■ Written task:
Please go line by line through the material and copy each one containing the word "yellow".

### Extracted entries ###

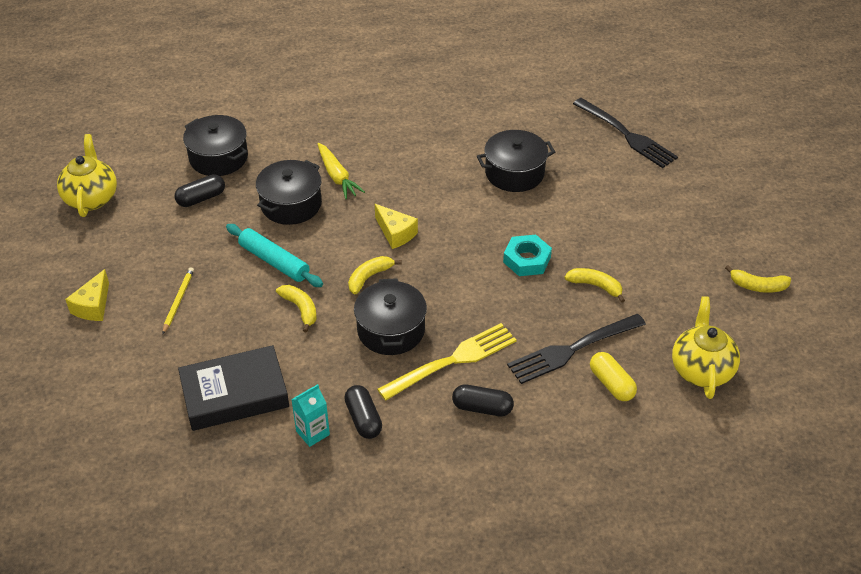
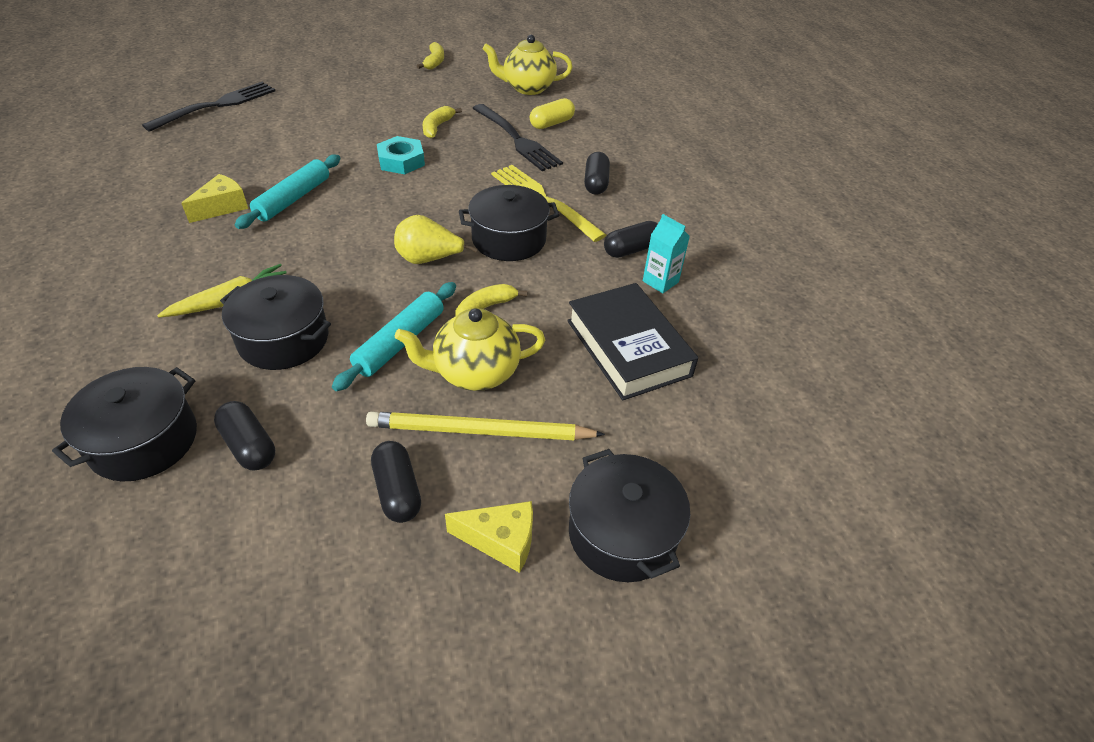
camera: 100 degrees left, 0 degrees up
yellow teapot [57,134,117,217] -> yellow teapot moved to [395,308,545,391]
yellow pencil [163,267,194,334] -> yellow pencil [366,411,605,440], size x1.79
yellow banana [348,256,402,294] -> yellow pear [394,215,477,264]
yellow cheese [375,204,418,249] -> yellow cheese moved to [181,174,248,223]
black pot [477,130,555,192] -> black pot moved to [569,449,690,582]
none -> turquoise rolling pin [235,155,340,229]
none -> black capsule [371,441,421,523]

###
### Extracted entries ###

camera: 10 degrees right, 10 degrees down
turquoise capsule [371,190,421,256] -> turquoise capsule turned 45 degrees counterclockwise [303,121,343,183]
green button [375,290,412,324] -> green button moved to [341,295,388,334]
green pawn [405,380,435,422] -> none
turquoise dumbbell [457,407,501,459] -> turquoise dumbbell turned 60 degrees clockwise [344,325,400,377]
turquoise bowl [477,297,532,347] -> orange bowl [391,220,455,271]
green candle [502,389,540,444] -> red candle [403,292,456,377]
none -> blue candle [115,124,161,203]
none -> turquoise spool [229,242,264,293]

###

■ Solution to this problem:
yellow teapot [57,134,117,217] -> yellow teapot moved to [395,308,545,391]
yellow pencil [163,267,194,334] -> yellow pencil [366,411,605,440], size x1.79
yellow banana [348,256,402,294] -> yellow pear [394,215,477,264]
yellow cheese [375,204,418,249] -> yellow cheese moved to [181,174,248,223]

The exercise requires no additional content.